*ASSIGNMENT*:
The full set of lines below has to be duplicated exactly, with no picture kept.

*SUPPLIED MATERIAL*:
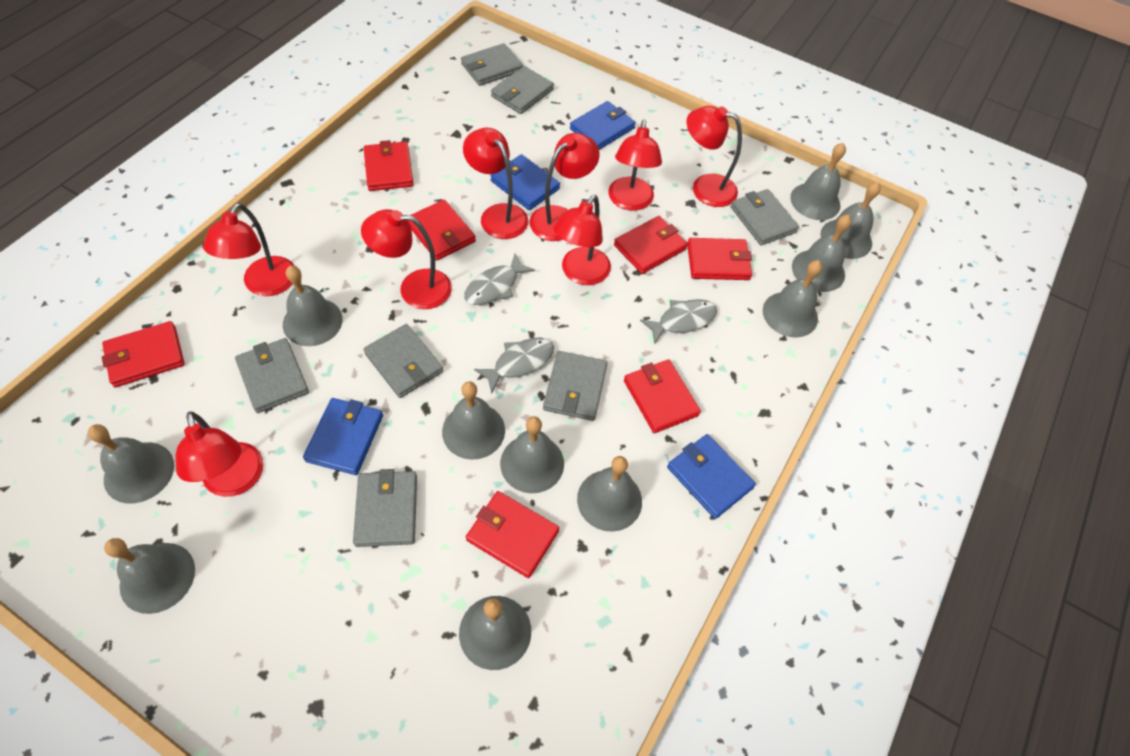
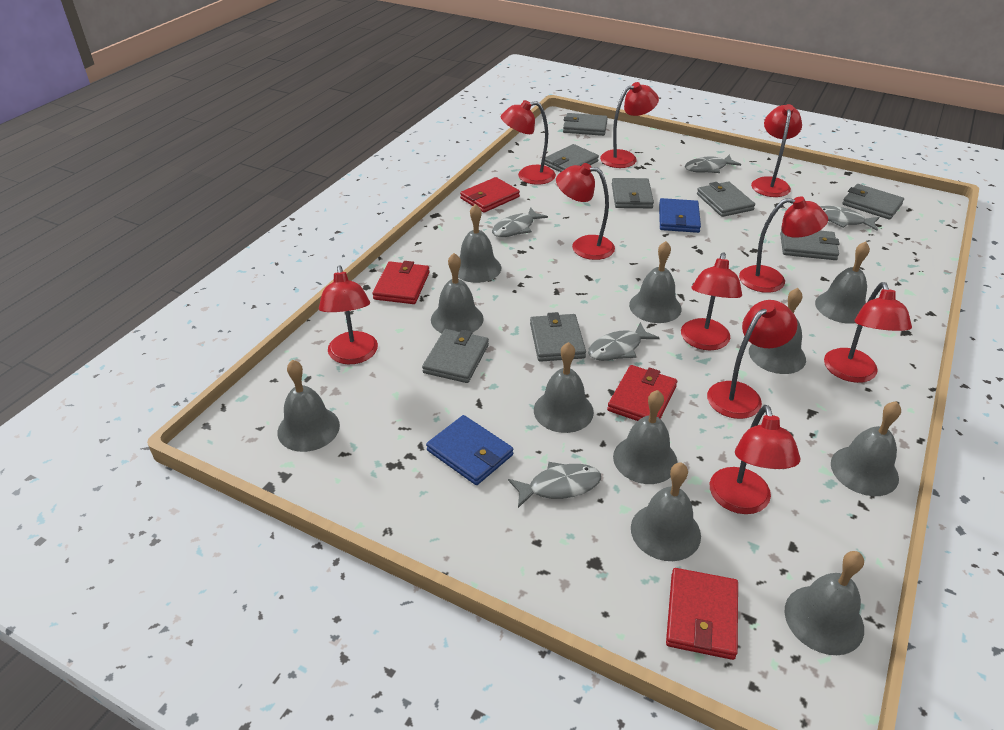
blue wallet: 4 -> 2
grey fish: 3 -> 5
grey wallet: 7 -> 8
red lamp: 8 -> 10
red wallet: 7 -> 4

*WRITTEN SOLUTION*:
blue wallet: 4 -> 2
grey fish: 3 -> 5
grey wallet: 7 -> 8
red lamp: 8 -> 10
red wallet: 7 -> 4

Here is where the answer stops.